● BRIEF:
Print every line below verbatim, with nothing changed.

::: STORED RECORDS

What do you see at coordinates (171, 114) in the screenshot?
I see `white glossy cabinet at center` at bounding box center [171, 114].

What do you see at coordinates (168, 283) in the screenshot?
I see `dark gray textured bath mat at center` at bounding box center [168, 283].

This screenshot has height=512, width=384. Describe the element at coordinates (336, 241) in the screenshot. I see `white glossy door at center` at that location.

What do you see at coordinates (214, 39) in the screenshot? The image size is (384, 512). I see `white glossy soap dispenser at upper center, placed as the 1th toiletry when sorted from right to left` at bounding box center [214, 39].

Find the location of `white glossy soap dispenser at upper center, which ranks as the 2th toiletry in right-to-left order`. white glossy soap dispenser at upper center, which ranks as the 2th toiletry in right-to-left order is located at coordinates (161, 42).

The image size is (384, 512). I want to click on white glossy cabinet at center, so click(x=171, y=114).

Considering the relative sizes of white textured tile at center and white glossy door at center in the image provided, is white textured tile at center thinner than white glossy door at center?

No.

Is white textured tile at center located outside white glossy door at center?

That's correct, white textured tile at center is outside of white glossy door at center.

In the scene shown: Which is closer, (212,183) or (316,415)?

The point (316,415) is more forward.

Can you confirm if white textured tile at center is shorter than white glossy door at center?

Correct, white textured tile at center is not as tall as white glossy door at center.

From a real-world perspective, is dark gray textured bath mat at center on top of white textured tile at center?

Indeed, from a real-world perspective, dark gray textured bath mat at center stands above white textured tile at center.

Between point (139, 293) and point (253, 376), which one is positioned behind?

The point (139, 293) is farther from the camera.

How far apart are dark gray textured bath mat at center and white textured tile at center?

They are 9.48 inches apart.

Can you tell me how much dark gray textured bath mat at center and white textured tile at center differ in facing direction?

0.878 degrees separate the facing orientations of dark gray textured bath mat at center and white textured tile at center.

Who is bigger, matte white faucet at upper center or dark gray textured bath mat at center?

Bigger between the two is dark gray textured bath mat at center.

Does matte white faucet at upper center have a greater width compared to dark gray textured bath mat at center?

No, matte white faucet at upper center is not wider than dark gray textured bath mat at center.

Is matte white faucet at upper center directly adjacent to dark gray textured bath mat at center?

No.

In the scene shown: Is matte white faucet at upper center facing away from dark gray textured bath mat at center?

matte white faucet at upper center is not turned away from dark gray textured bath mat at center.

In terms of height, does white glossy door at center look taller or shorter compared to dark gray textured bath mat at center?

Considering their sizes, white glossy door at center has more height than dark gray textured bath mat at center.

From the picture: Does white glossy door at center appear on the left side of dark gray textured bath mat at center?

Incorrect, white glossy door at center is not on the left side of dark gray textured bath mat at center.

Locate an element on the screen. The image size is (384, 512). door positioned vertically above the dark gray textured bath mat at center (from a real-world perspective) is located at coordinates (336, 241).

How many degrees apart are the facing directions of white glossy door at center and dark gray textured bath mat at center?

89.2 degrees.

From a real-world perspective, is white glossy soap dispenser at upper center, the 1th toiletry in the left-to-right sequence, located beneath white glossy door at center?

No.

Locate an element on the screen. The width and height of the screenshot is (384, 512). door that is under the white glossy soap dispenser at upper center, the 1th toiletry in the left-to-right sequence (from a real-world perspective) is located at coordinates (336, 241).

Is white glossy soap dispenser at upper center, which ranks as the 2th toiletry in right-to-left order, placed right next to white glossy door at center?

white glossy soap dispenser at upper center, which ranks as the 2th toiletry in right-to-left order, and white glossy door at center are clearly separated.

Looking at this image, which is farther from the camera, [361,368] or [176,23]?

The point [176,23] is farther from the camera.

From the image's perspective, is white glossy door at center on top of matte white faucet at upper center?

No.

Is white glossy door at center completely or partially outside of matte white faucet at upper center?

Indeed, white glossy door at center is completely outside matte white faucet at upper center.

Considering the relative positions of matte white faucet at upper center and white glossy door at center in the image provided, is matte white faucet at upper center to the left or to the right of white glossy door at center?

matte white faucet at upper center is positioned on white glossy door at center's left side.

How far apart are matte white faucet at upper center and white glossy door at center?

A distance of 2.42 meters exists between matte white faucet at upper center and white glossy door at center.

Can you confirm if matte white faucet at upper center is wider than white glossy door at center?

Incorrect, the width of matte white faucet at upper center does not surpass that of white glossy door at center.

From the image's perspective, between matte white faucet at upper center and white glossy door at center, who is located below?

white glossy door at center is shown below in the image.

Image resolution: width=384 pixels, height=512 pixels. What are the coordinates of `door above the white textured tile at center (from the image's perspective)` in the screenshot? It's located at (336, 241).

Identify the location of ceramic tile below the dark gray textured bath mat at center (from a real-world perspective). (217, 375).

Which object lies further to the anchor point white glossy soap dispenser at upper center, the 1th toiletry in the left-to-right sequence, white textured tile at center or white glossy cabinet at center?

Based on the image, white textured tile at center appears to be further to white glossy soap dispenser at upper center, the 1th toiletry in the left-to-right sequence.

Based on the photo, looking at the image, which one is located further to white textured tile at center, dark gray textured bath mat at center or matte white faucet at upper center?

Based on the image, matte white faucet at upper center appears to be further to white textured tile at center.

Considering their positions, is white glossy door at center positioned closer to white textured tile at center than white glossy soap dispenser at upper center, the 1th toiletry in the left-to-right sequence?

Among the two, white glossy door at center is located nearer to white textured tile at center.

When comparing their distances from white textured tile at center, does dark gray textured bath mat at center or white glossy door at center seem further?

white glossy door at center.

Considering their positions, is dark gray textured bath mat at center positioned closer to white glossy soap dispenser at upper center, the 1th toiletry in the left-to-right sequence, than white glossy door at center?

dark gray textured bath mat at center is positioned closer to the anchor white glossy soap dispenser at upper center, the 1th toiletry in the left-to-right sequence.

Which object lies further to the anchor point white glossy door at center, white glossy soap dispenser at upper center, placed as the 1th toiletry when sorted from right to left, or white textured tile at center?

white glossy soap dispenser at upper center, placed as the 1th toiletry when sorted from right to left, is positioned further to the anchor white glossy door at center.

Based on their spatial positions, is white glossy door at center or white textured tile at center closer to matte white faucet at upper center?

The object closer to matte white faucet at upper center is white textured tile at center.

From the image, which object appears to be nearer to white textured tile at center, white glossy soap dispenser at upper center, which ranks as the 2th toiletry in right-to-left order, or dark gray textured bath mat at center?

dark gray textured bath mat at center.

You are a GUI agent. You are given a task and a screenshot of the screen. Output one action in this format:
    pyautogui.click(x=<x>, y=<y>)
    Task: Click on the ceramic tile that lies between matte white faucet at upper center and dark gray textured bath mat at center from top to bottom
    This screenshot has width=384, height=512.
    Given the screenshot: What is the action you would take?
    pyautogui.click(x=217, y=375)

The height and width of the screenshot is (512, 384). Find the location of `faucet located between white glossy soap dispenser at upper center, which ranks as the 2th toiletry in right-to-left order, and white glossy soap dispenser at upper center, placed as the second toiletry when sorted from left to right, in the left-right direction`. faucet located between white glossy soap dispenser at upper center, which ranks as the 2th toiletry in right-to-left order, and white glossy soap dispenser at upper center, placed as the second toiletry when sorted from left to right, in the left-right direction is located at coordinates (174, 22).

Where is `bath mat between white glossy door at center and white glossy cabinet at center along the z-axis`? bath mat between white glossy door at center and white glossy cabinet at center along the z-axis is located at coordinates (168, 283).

::::::

● SOLUTION FOR THIS EXERCISE:
What do you see at coordinates (171, 114) in the screenshot?
I see `white glossy cabinet at center` at bounding box center [171, 114].

What do you see at coordinates (168, 283) in the screenshot?
I see `dark gray textured bath mat at center` at bounding box center [168, 283].

This screenshot has height=512, width=384. Describe the element at coordinates (336, 241) in the screenshot. I see `white glossy door at center` at that location.

What do you see at coordinates (214, 39) in the screenshot? The image size is (384, 512). I see `white glossy soap dispenser at upper center, placed as the 1th toiletry when sorted from right to left` at bounding box center [214, 39].

Find the location of `white glossy soap dispenser at upper center, which ranks as the 2th toiletry in right-to-left order`. white glossy soap dispenser at upper center, which ranks as the 2th toiletry in right-to-left order is located at coordinates (161, 42).

The image size is (384, 512). I want to click on white glossy cabinet at center, so click(x=171, y=114).

Considering the relative sizes of white textured tile at center and white glossy door at center in the image provided, is white textured tile at center thinner than white glossy door at center?

No.

Is white textured tile at center located outside white glossy door at center?

That's correct, white textured tile at center is outside of white glossy door at center.

In the scene shown: Which is closer, (212,183) or (316,415)?

The point (316,415) is more forward.

Can you confirm if white textured tile at center is shorter than white glossy door at center?

Correct, white textured tile at center is not as tall as white glossy door at center.

From a real-world perspective, is dark gray textured bath mat at center on top of white textured tile at center?

Indeed, from a real-world perspective, dark gray textured bath mat at center stands above white textured tile at center.

Between point (139, 293) and point (253, 376), which one is positioned behind?

The point (139, 293) is farther from the camera.

How far apart are dark gray textured bath mat at center and white textured tile at center?

They are 9.48 inches apart.

Can you tell me how much dark gray textured bath mat at center and white textured tile at center differ in facing direction?

0.878 degrees separate the facing orientations of dark gray textured bath mat at center and white textured tile at center.

Who is bigger, matte white faucet at upper center or dark gray textured bath mat at center?

Bigger between the two is dark gray textured bath mat at center.

Does matte white faucet at upper center have a greater width compared to dark gray textured bath mat at center?

No, matte white faucet at upper center is not wider than dark gray textured bath mat at center.

Is matte white faucet at upper center directly adjacent to dark gray textured bath mat at center?

No.

In the scene shown: Is matte white faucet at upper center facing away from dark gray textured bath mat at center?

matte white faucet at upper center is not turned away from dark gray textured bath mat at center.

In terms of height, does white glossy door at center look taller or shorter compared to dark gray textured bath mat at center?

Considering their sizes, white glossy door at center has more height than dark gray textured bath mat at center.

From the picture: Does white glossy door at center appear on the left side of dark gray textured bath mat at center?

Incorrect, white glossy door at center is not on the left side of dark gray textured bath mat at center.

Locate an element on the screen. The image size is (384, 512). door positioned vertically above the dark gray textured bath mat at center (from a real-world perspective) is located at coordinates (336, 241).

How many degrees apart are the facing directions of white glossy door at center and dark gray textured bath mat at center?

89.2 degrees.

From a real-world perspective, is white glossy soap dispenser at upper center, the 1th toiletry in the left-to-right sequence, located beneath white glossy door at center?

No.

Locate an element on the screen. The width and height of the screenshot is (384, 512). door that is under the white glossy soap dispenser at upper center, the 1th toiletry in the left-to-right sequence (from a real-world perspective) is located at coordinates (336, 241).

Is white glossy soap dispenser at upper center, which ranks as the 2th toiletry in right-to-left order, placed right next to white glossy door at center?

white glossy soap dispenser at upper center, which ranks as the 2th toiletry in right-to-left order, and white glossy door at center are clearly separated.

Looking at this image, which is farther from the camera, [361,368] or [176,23]?

The point [176,23] is farther from the camera.

From the image's perspective, is white glossy door at center on top of matte white faucet at upper center?

No.

Is white glossy door at center completely or partially outside of matte white faucet at upper center?

Indeed, white glossy door at center is completely outside matte white faucet at upper center.

Considering the relative positions of matte white faucet at upper center and white glossy door at center in the image provided, is matte white faucet at upper center to the left or to the right of white glossy door at center?

matte white faucet at upper center is positioned on white glossy door at center's left side.

How far apart are matte white faucet at upper center and white glossy door at center?

A distance of 2.42 meters exists between matte white faucet at upper center and white glossy door at center.

Can you confirm if matte white faucet at upper center is wider than white glossy door at center?

Incorrect, the width of matte white faucet at upper center does not surpass that of white glossy door at center.

From the image's perspective, between matte white faucet at upper center and white glossy door at center, who is located below?

white glossy door at center is shown below in the image.

Image resolution: width=384 pixels, height=512 pixels. What are the coordinates of `door above the white textured tile at center (from the image's perspective)` in the screenshot? It's located at (336, 241).

Identify the location of ceramic tile below the dark gray textured bath mat at center (from a real-world perspective). (217, 375).

Which object lies further to the anchor point white glossy soap dispenser at upper center, the 1th toiletry in the left-to-right sequence, white textured tile at center or white glossy cabinet at center?

Based on the image, white textured tile at center appears to be further to white glossy soap dispenser at upper center, the 1th toiletry in the left-to-right sequence.

Based on the photo, looking at the image, which one is located further to white textured tile at center, dark gray textured bath mat at center or matte white faucet at upper center?

Based on the image, matte white faucet at upper center appears to be further to white textured tile at center.

Considering their positions, is white glossy door at center positioned closer to white textured tile at center than white glossy soap dispenser at upper center, the 1th toiletry in the left-to-right sequence?

Among the two, white glossy door at center is located nearer to white textured tile at center.

When comparing their distances from white textured tile at center, does dark gray textured bath mat at center or white glossy door at center seem further?

white glossy door at center.

Considering their positions, is dark gray textured bath mat at center positioned closer to white glossy soap dispenser at upper center, the 1th toiletry in the left-to-right sequence, than white glossy door at center?

dark gray textured bath mat at center is positioned closer to the anchor white glossy soap dispenser at upper center, the 1th toiletry in the left-to-right sequence.

Which object lies further to the anchor point white glossy door at center, white glossy soap dispenser at upper center, placed as the 1th toiletry when sorted from right to left, or white textured tile at center?

white glossy soap dispenser at upper center, placed as the 1th toiletry when sorted from right to left, is positioned further to the anchor white glossy door at center.

Based on their spatial positions, is white glossy door at center or white textured tile at center closer to matte white faucet at upper center?

The object closer to matte white faucet at upper center is white textured tile at center.

From the image, which object appears to be nearer to white textured tile at center, white glossy soap dispenser at upper center, which ranks as the 2th toiletry in right-to-left order, or dark gray textured bath mat at center?

dark gray textured bath mat at center.

You are a GUI agent. You are given a task and a screenshot of the screen. Output one action in this format:
    pyautogui.click(x=<x>, y=<y>)
    Task: Click on the ceramic tile that lies between matte white faucet at upper center and dark gray textured bath mat at center from top to bottom
    This screenshot has width=384, height=512.
    Given the screenshot: What is the action you would take?
    pyautogui.click(x=217, y=375)

The height and width of the screenshot is (512, 384). Find the location of `faucet located between white glossy soap dispenser at upper center, which ranks as the 2th toiletry in right-to-left order, and white glossy soap dispenser at upper center, placed as the second toiletry when sorted from left to right, in the left-right direction`. faucet located between white glossy soap dispenser at upper center, which ranks as the 2th toiletry in right-to-left order, and white glossy soap dispenser at upper center, placed as the second toiletry when sorted from left to right, in the left-right direction is located at coordinates (174, 22).

Where is `bath mat between white glossy door at center and white glossy cabinet at center along the z-axis`? bath mat between white glossy door at center and white glossy cabinet at center along the z-axis is located at coordinates (168, 283).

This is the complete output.